* ASSIGNMENT *
Transcribe the data in full, keeping each line exactly as it appears.

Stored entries
*** Begin section ***

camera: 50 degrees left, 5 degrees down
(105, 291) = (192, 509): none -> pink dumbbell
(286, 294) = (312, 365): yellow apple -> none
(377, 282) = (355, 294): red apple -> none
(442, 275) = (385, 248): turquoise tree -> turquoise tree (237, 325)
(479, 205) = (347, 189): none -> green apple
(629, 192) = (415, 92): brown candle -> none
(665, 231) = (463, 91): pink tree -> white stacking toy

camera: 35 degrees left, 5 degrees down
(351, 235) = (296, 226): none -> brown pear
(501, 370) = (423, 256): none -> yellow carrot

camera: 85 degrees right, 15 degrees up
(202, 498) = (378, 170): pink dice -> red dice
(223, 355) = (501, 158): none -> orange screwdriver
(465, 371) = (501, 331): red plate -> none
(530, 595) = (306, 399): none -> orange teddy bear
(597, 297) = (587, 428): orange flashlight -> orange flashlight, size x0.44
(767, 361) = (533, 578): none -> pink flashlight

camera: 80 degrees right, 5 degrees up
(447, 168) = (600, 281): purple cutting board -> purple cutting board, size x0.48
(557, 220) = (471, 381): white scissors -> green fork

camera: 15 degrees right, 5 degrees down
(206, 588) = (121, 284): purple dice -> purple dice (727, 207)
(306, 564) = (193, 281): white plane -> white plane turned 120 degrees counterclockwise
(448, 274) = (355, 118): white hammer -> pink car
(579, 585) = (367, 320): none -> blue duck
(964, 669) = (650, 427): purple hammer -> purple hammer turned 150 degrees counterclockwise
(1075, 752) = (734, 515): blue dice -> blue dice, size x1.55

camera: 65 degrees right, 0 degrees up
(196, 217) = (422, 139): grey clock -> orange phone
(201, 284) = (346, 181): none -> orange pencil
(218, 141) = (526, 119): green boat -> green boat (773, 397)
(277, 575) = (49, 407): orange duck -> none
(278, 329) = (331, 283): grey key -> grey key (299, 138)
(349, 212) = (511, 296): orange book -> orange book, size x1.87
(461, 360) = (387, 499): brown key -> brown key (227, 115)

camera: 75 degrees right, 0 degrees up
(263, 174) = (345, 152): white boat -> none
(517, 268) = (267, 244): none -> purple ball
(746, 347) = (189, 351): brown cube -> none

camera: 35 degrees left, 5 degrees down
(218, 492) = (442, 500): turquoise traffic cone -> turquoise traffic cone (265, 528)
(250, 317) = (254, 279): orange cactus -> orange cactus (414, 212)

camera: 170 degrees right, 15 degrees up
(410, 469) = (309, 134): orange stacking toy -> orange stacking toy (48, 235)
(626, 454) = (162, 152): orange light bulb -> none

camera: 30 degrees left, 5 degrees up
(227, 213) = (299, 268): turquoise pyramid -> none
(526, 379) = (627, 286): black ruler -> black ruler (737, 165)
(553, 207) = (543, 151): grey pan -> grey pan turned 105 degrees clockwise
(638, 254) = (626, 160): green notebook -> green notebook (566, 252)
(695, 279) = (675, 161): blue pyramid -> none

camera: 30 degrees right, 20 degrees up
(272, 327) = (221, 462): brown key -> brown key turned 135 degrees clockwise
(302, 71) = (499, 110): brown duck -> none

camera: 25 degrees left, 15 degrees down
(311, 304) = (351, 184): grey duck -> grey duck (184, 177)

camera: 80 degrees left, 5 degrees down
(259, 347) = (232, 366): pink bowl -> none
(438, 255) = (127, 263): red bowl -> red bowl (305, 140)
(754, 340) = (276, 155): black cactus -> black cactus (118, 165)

*** End section ***

* ANSWER TO THIS EXERCISE *
camera: 50 degrees left, 5 degrees down
(105, 291) = (192, 509): none -> pink dumbbell
(286, 294) = (312, 365): yellow apple -> none
(377, 282) = (355, 294): red apple -> none
(442, 275) = (385, 248): turquoise tree -> turquoise tree (237, 325)
(479, 205) = (347, 189): none -> green apple
(629, 192) = (415, 92): brown candle -> none
(665, 231) = (463, 91): pink tree -> white stacking toy

camera: 35 degrees left, 5 degrees down
(351, 235) = (296, 226): none -> brown pear
(501, 370) = (423, 256): none -> yellow carrot

camera: 85 degrees right, 15 degrees up
(202, 498) = (378, 170): pink dice -> red dice
(223, 355) = (501, 158): none -> orange screwdriver
(465, 371) = (501, 331): red plate -> none
(530, 595) = (306, 399): none -> orange teddy bear
(597, 297) = (587, 428): orange flashlight -> orange flashlight, size x0.44
(767, 361) = (533, 578): none -> pink flashlight

camera: 80 degrees right, 5 degrees up
(447, 168) = (600, 281): purple cutting board -> purple cutting board, size x0.48
(557, 220) = (471, 381): white scissors -> green fork

camera: 15 degrees right, 5 degrees down
(206, 588) = (121, 284): purple dice -> purple dice (727, 207)
(306, 564) = (193, 281): white plane -> white plane turned 120 degrees counterclockwise
(448, 274) = (355, 118): white hammer -> pink car
(579, 585) = (367, 320): none -> blue duck
(964, 669) = (650, 427): purple hammer -> purple hammer turned 150 degrees counterclockwise
(1075, 752) = (734, 515): blue dice -> blue dice, size x1.55

camera: 65 degrees right, 0 degrees up
(196, 217) = (422, 139): grey clock -> orange phone
(201, 284) = (346, 181): none -> orange pencil
(218, 141) = (526, 119): green boat -> green boat (773, 397)
(277, 575) = (49, 407): orange duck -> none
(278, 329) = (331, 283): grey key -> grey key (299, 138)
(349, 212) = (511, 296): orange book -> orange book, size x1.87
(461, 360) = (387, 499): brown key -> brown key (227, 115)

camera: 75 degrees right, 0 degrees up
(263, 174) = (345, 152): white boat -> none
(517, 268) = (267, 244): none -> purple ball
(746, 347) = (189, 351): brown cube -> none

camera: 35 degrees left, 5 degrees down
(218, 492) = (442, 500): turquoise traffic cone -> turquoise traffic cone (265, 528)
(250, 317) = (254, 279): orange cactus -> orange cactus (414, 212)

camera: 170 degrees right, 15 degrees up
(410, 469) = (309, 134): orange stacking toy -> orange stacking toy (48, 235)
(626, 454) = (162, 152): orange light bulb -> none

camera: 30 degrees left, 5 degrees up
(227, 213) = (299, 268): turquoise pyramid -> none
(526, 379) = (627, 286): black ruler -> black ruler (737, 165)
(553, 207) = (543, 151): grey pan -> grey pan turned 105 degrees clockwise
(638, 254) = (626, 160): green notebook -> green notebook (566, 252)
(695, 279) = (675, 161): blue pyramid -> none

camera: 30 degrees right, 20 degrees up
(272, 327) = (221, 462): brown key -> brown key turned 135 degrees clockwise
(302, 71) = (499, 110): brown duck -> none

camera: 25 degrees left, 15 degrees down
(311, 304) = (351, 184): grey duck -> grey duck (184, 177)

camera: 80 degrees left, 5 degrees down
(259, 347) = (232, 366): pink bowl -> none
(438, 255) = (127, 263): red bowl -> red bowl (305, 140)
(754, 340) = (276, 155): black cactus -> black cactus (118, 165)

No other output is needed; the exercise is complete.